### To do
The data below holds the lines to copy: everything from the line containing "blue glue stick: 8 -> 4" to the line containing "yellow screwdriver: 12 -> 14", both ends included, set down exactly.

### Given data
-*-*-
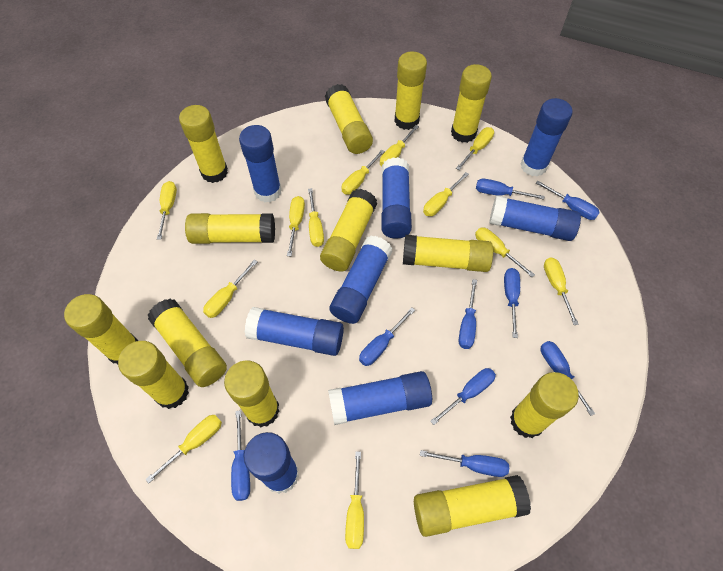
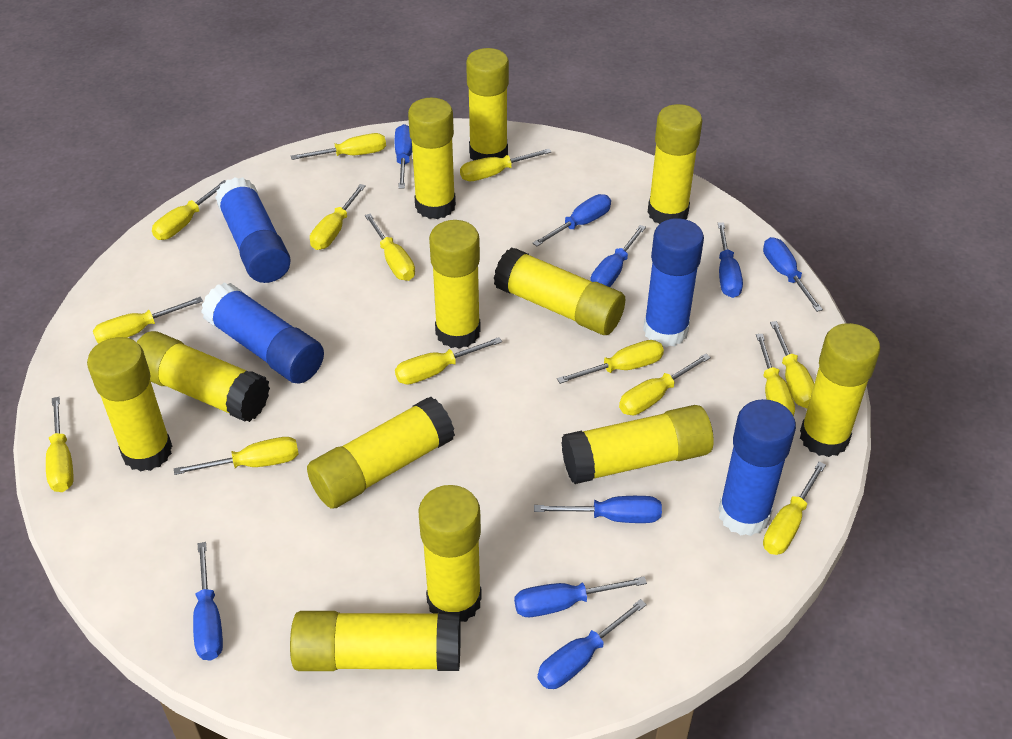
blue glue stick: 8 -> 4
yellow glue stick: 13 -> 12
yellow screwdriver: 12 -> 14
-*-*-
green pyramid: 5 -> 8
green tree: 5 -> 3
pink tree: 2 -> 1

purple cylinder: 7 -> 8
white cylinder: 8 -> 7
-*-*-
### Output for this task
blue glue stick: 8 -> 4
yellow glue stick: 13 -> 12
yellow screwdriver: 12 -> 14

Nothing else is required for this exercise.